Activity:
Check every line of the material below, and show those that contain "round".

Source information:
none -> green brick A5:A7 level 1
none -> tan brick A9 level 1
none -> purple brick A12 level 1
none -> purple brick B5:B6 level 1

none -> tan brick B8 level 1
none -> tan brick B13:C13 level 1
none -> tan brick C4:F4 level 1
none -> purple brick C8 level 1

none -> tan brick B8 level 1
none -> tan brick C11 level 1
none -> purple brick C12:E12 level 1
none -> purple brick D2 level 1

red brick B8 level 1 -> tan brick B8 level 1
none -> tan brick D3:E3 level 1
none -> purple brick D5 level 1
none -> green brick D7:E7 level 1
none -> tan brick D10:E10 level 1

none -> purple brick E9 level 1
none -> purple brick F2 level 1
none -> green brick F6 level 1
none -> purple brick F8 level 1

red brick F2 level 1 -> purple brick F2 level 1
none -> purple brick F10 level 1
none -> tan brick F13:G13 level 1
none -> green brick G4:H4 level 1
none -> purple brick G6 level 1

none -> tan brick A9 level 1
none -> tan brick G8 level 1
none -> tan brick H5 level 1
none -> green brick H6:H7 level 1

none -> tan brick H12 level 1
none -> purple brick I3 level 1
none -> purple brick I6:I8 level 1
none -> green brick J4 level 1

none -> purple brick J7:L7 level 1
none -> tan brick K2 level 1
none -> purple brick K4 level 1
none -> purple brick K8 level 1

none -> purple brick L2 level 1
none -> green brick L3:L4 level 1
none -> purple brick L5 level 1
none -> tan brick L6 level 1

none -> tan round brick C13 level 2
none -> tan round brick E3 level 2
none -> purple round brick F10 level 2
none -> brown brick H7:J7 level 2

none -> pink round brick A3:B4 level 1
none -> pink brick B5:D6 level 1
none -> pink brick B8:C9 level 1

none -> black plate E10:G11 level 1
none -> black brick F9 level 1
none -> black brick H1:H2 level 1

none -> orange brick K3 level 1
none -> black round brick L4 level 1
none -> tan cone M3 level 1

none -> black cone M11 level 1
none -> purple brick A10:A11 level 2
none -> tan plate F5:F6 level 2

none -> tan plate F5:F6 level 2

Reply to the exercise:
none -> tan round brick C13 level 2
none -> tan round brick E3 level 2
none -> purple round brick F10 level 2
none -> pink round brick A3:B4 level 1
none -> black round brick L4 level 1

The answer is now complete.